┌────────

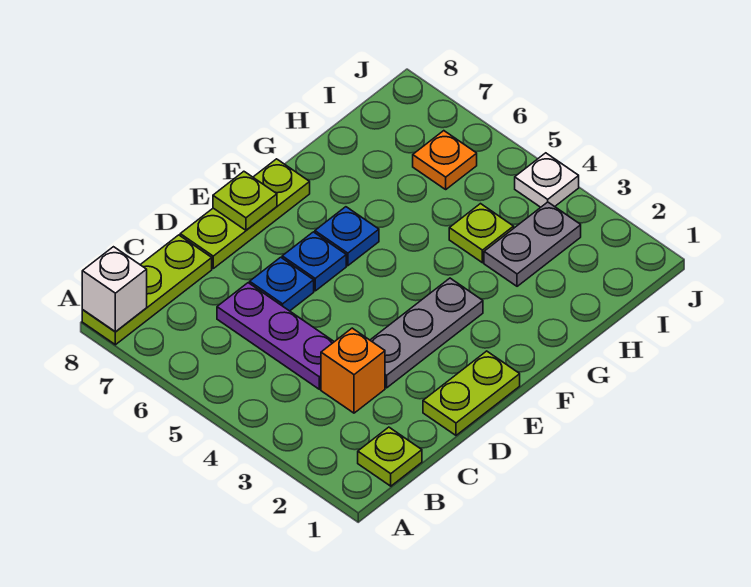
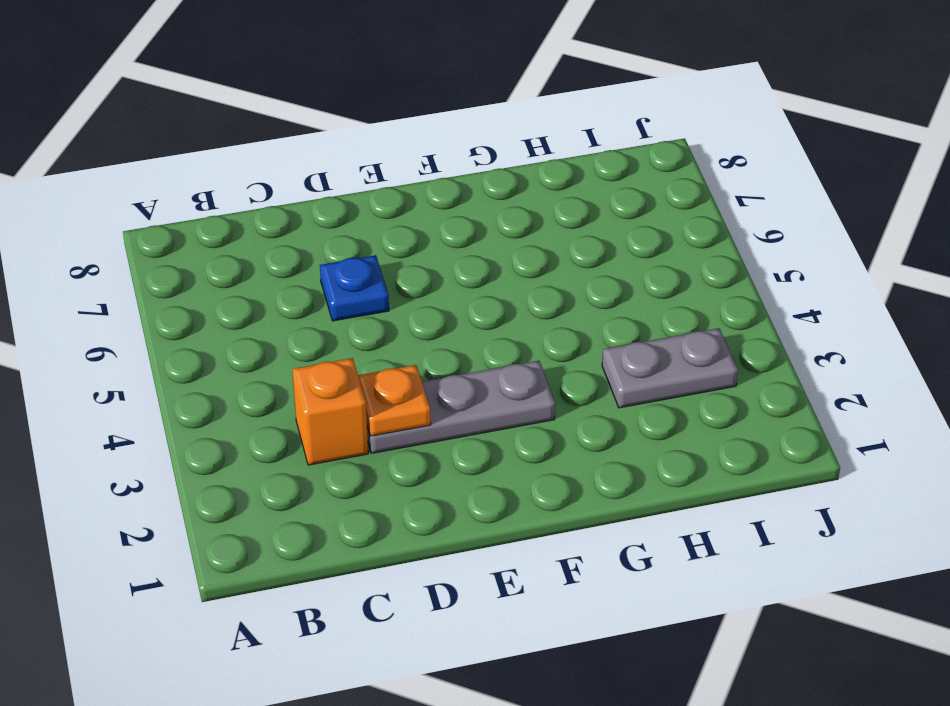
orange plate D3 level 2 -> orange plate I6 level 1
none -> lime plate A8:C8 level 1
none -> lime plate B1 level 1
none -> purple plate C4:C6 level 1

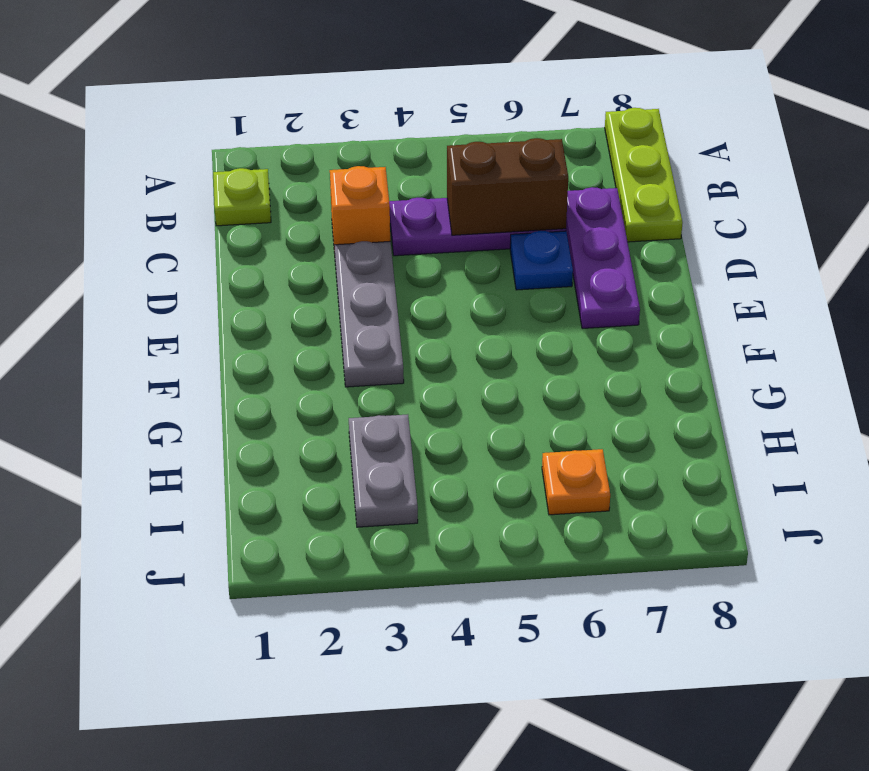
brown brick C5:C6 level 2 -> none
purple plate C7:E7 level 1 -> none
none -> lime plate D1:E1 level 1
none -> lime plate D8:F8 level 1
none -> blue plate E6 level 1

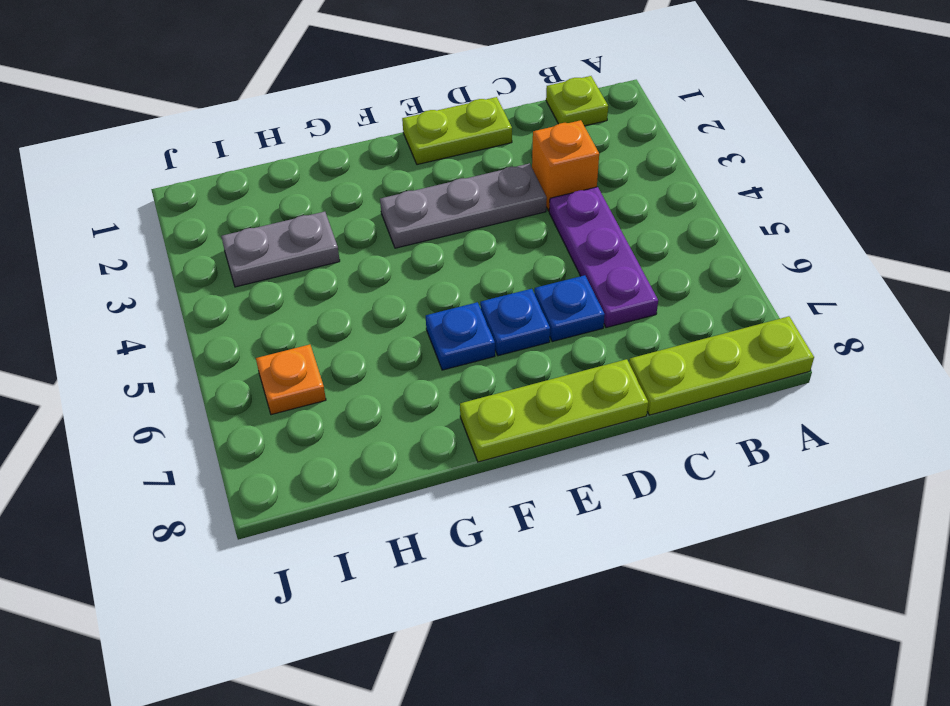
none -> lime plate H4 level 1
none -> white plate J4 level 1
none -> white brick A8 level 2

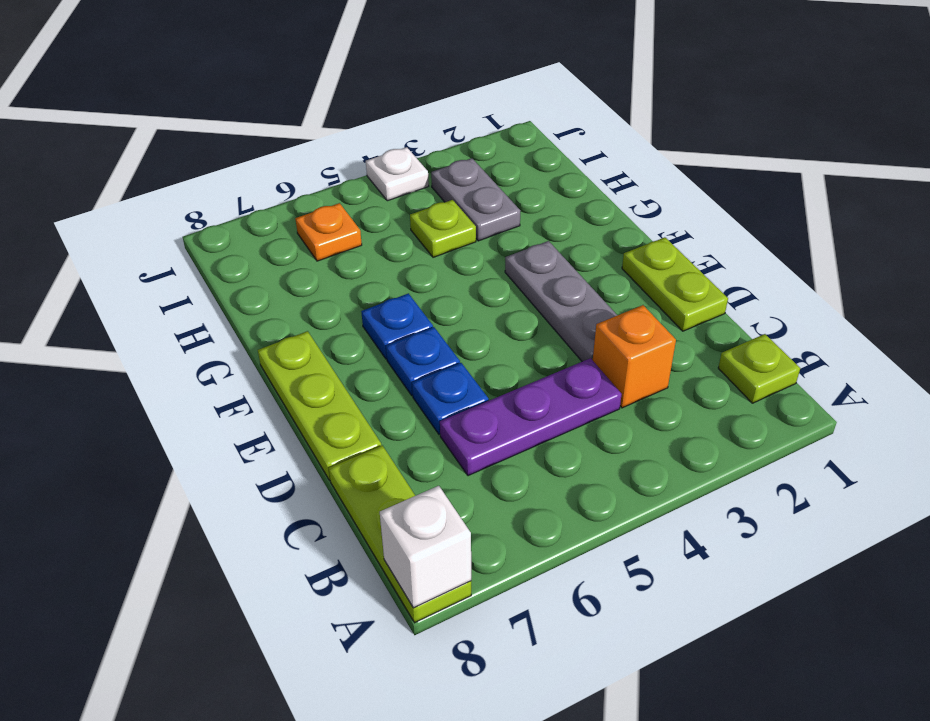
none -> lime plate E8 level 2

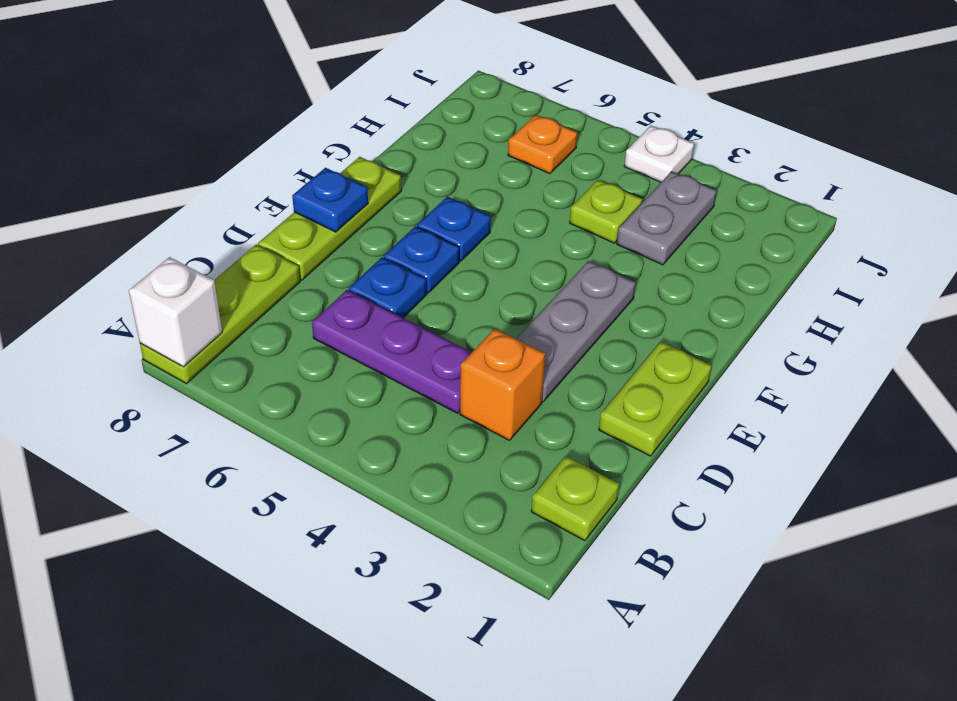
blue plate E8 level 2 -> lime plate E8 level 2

└────────

- **Brief**: Read each line of the material, and wherever the word "white" turns up, copy that line.

- **Task solution**:
none -> white plate J4 level 1
none -> white brick A8 level 2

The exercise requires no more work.